## What the task asks:
After locating the line that contains "D1: schottky (A", restate it and each later line word for word through the end of the records.

▶

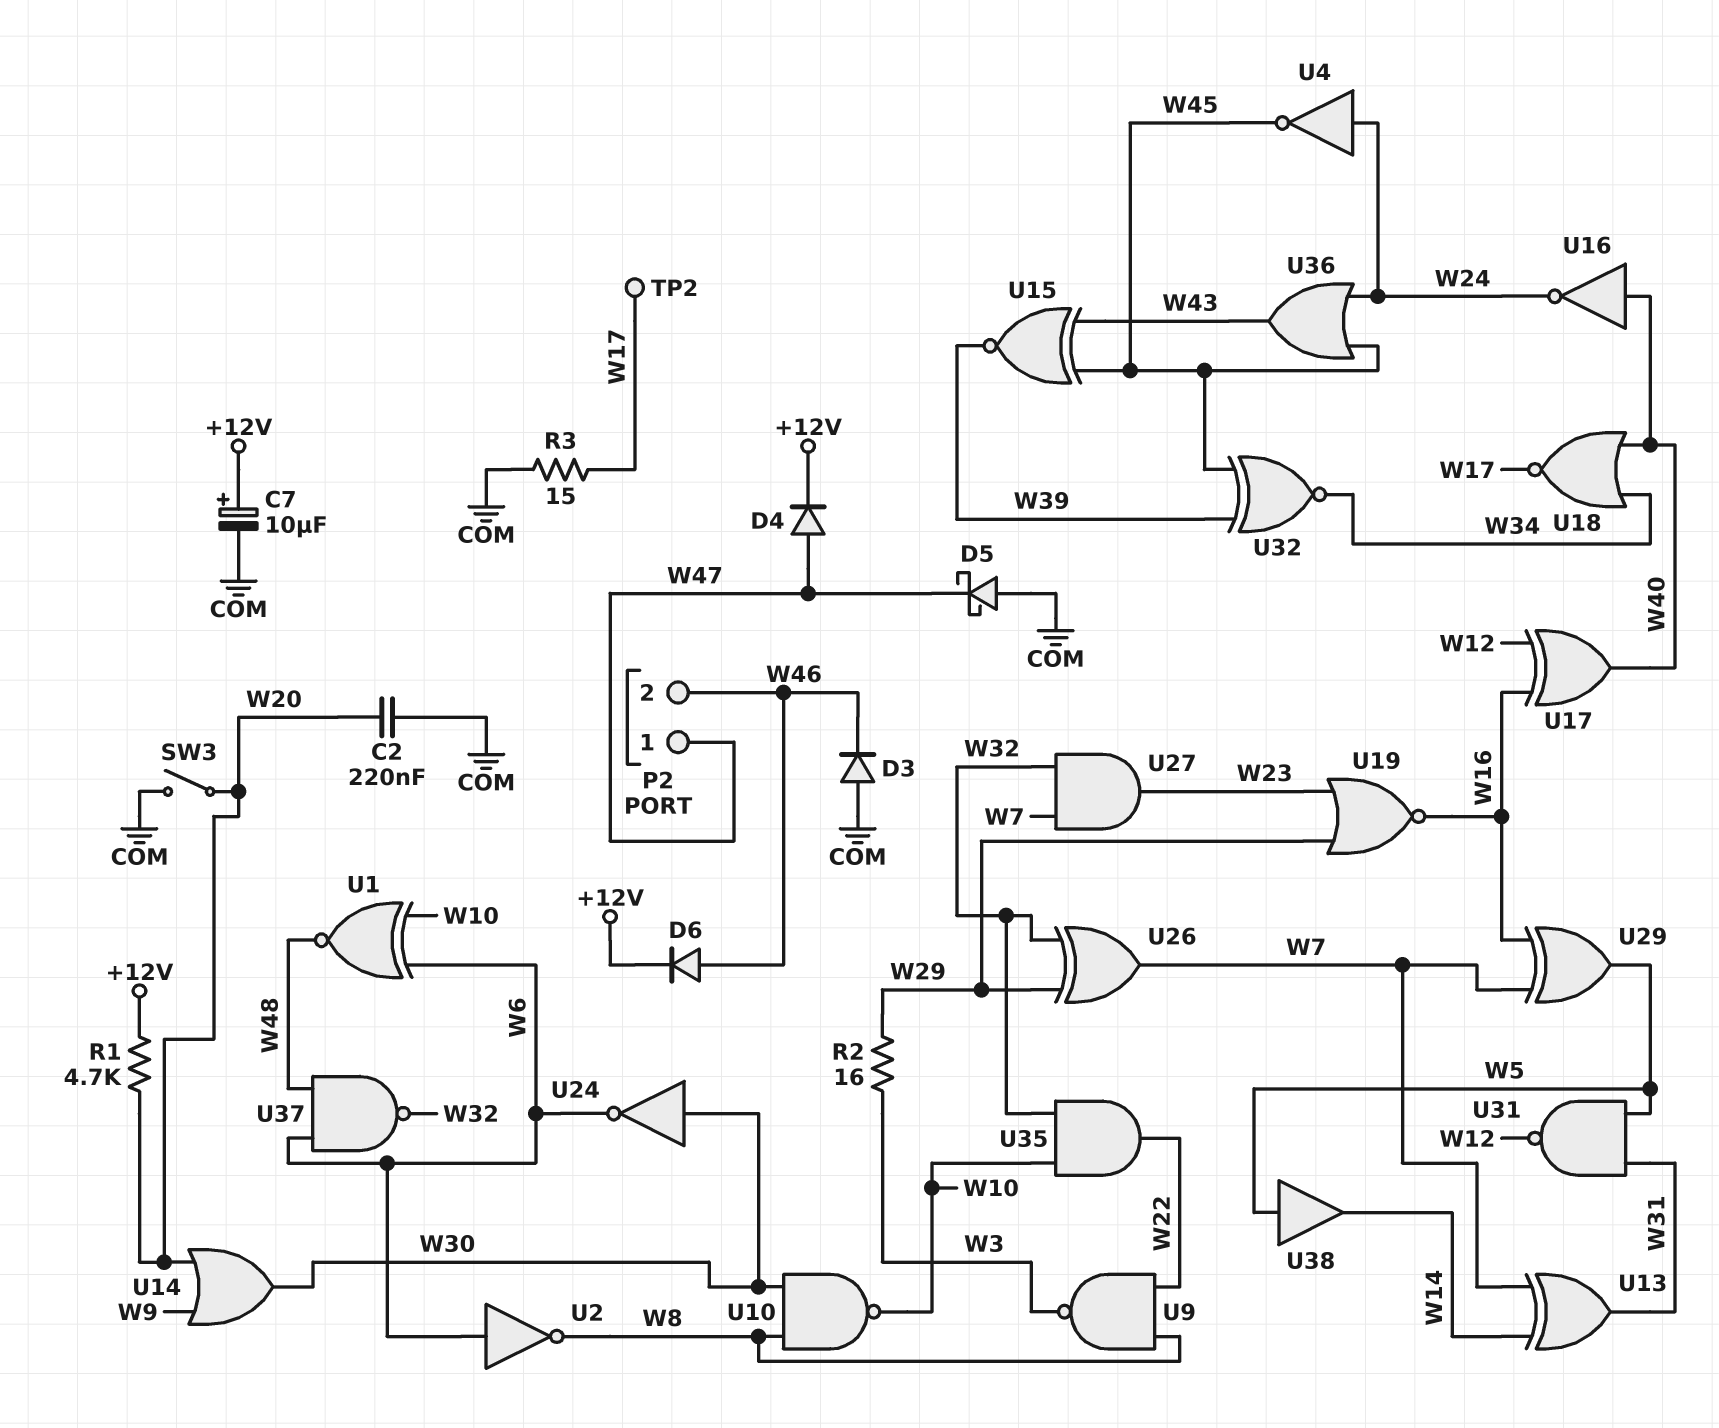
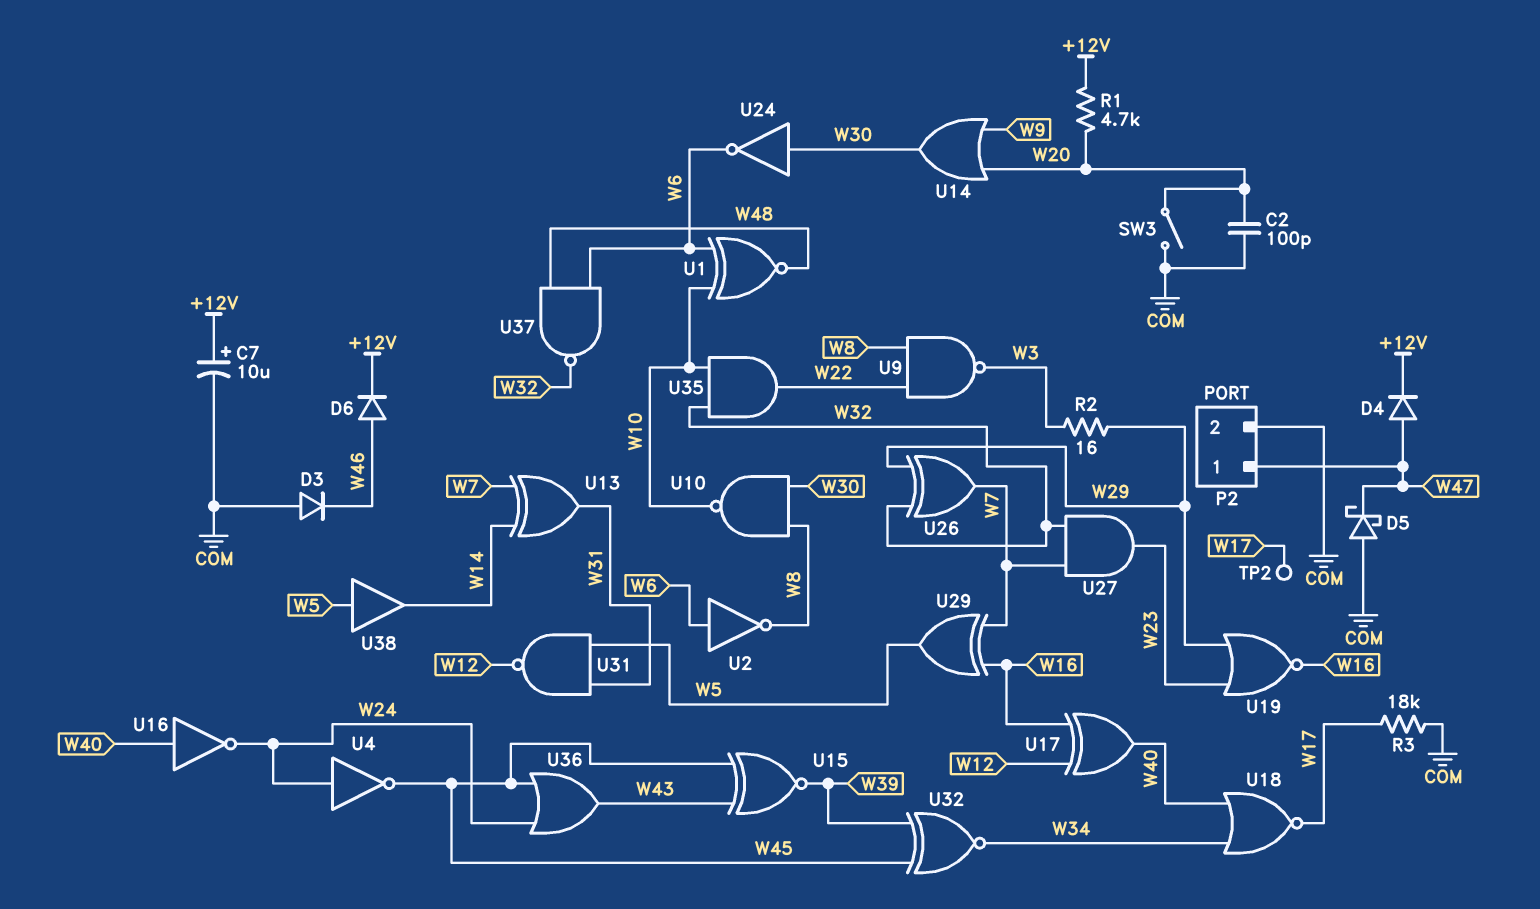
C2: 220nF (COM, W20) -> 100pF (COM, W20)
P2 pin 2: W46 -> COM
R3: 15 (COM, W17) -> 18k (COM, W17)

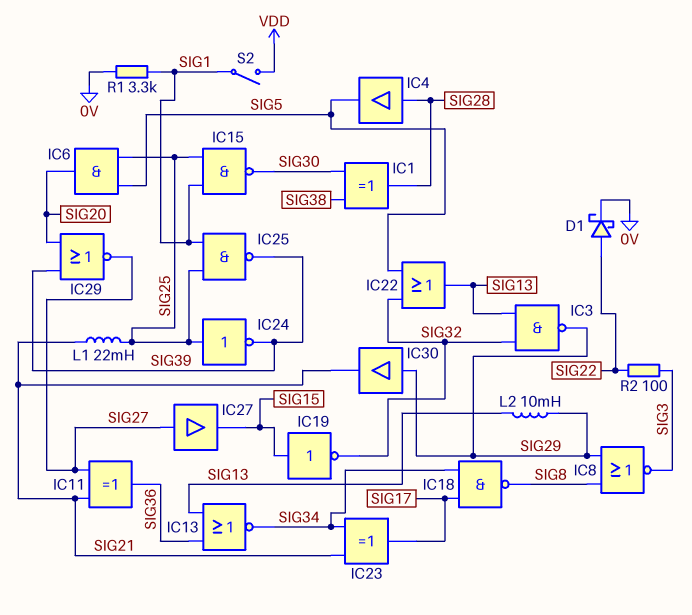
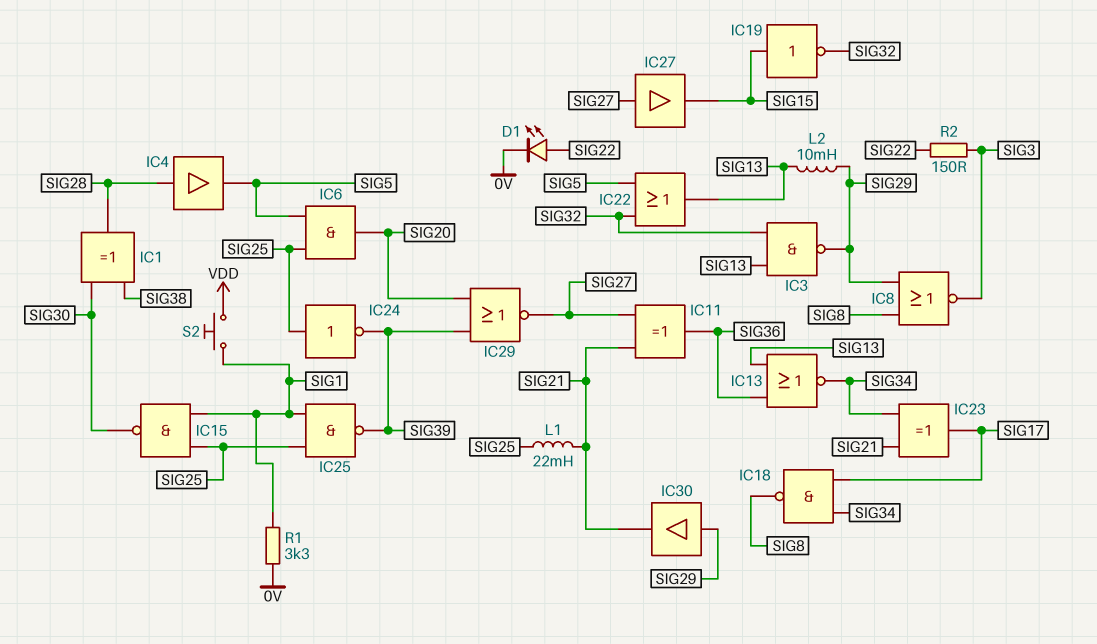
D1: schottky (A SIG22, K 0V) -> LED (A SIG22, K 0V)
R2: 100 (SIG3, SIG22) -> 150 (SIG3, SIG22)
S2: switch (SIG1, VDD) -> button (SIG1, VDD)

◀

## Answer box:
D1: schottky (A SIG22, K 0V) -> LED (A SIG22, K 0V)
R2: 100 (SIG3, SIG22) -> 150 (SIG3, SIG22)
S2: switch (SIG1, VDD) -> button (SIG1, VDD)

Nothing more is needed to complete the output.